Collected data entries
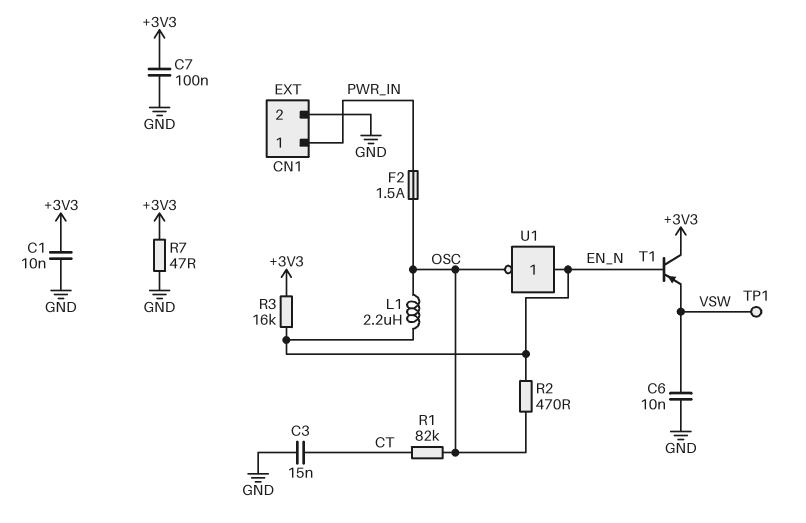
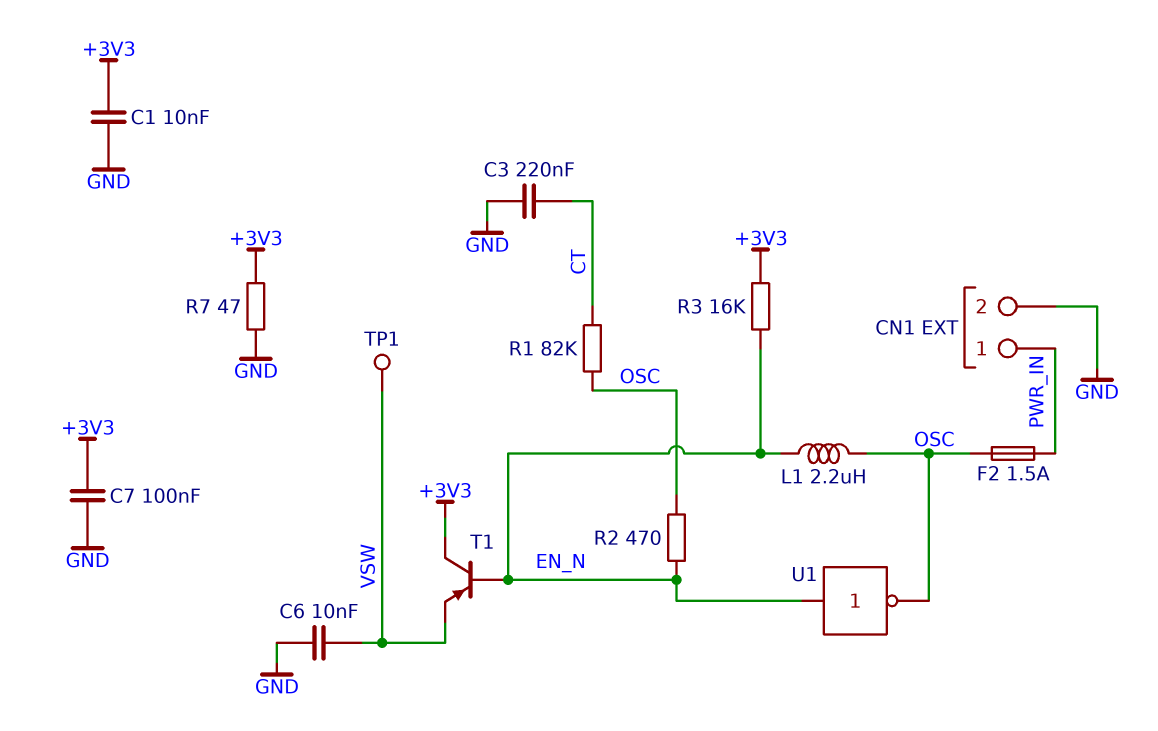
C3: 15nF (CT, GND) -> 220nF (CT, GND)

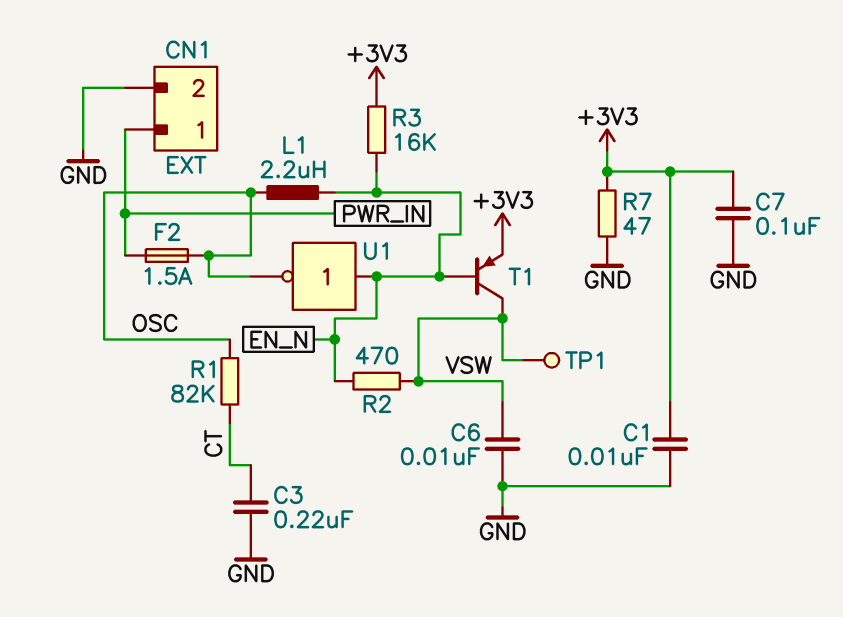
R2: 470 (EN_N, OSC) -> 470 (EN_N, VSW)
T1: PNP (B EN_N, C +3V3, E VSW) -> PNP (B EN_N, C VSW, E +3V3)

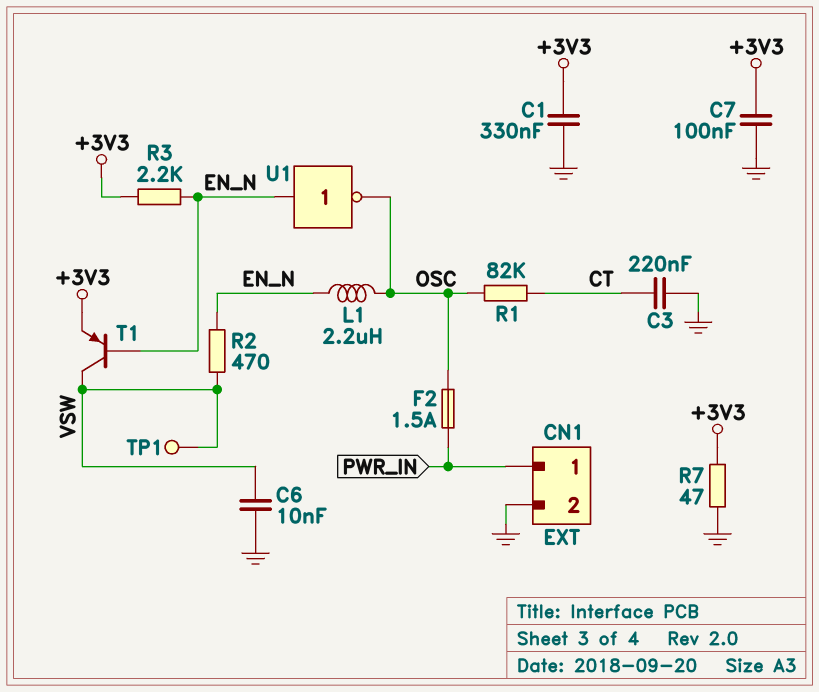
C1: 10nF (+3V3, GND) -> 330nF (+3V3, GND)
R3: 16k (+3V3, EN_N) -> 2.2k (+3V3, EN_N)

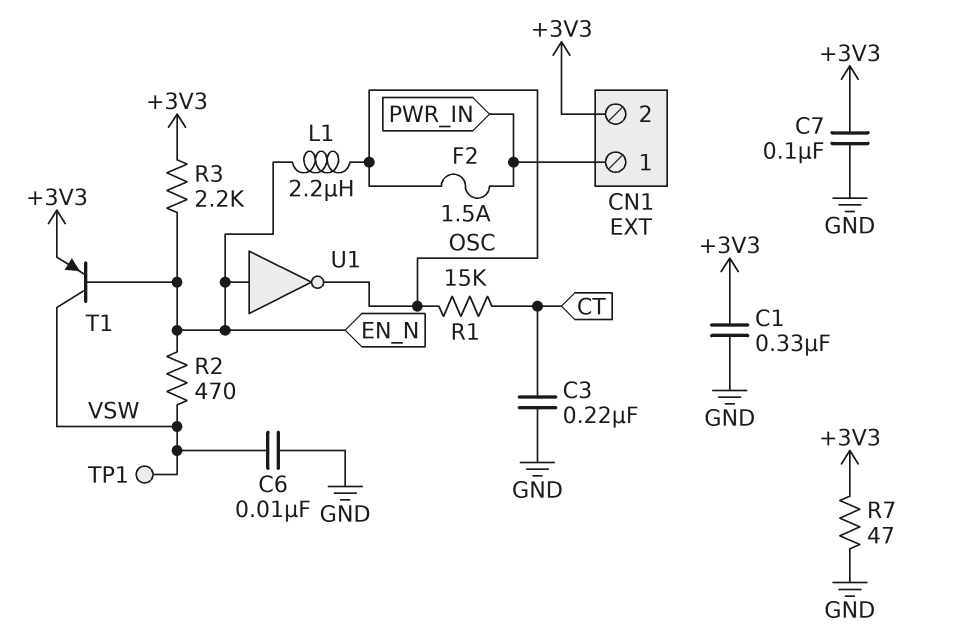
CN1 pin 2: GND -> +3V3
R1: 82k (CT, OSC) -> 15k (CT, OSC)

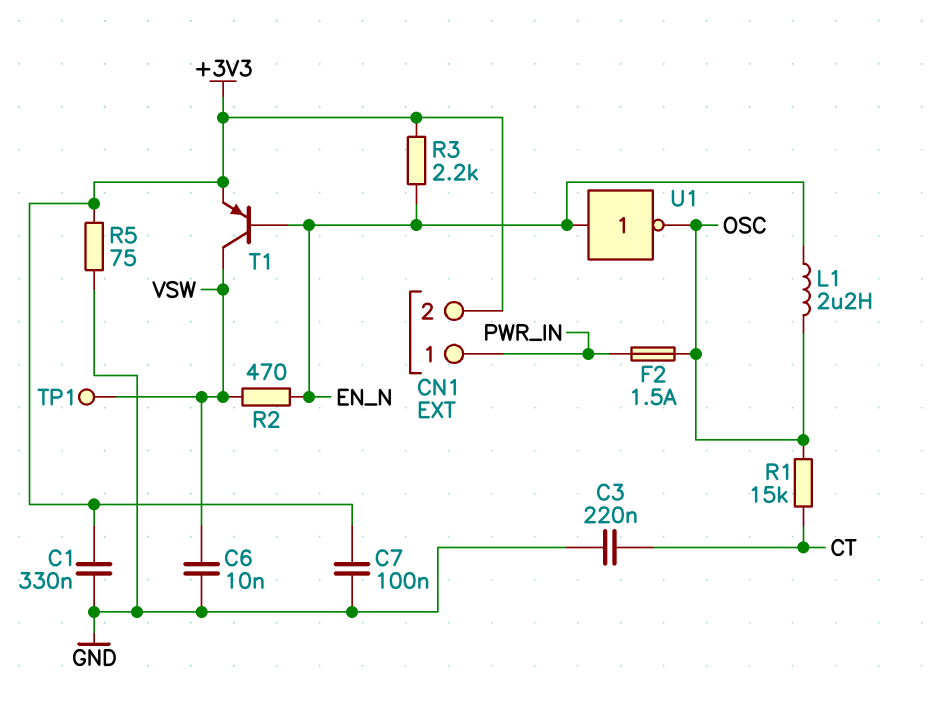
R5: none -> 75 (+3V3, GND)
R7: 47 (+3V3, GND) -> none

ASSIGNMENT → This task calls for an exact copy of the data above, without pictures.

RESULT FOR THIS TASK →
C3: 15nF (CT, GND) -> 220nF (CT, GND)

R2: 470 (EN_N, OSC) -> 470 (EN_N, VSW)
T1: PNP (B EN_N, C +3V3, E VSW) -> PNP (B EN_N, C VSW, E +3V3)

C1: 10nF (+3V3, GND) -> 330nF (+3V3, GND)
R3: 16k (+3V3, EN_N) -> 2.2k (+3V3, EN_N)

CN1 pin 2: GND -> +3V3
R1: 82k (CT, OSC) -> 15k (CT, OSC)

R5: none -> 75 (+3V3, GND)
R7: 47 (+3V3, GND) -> none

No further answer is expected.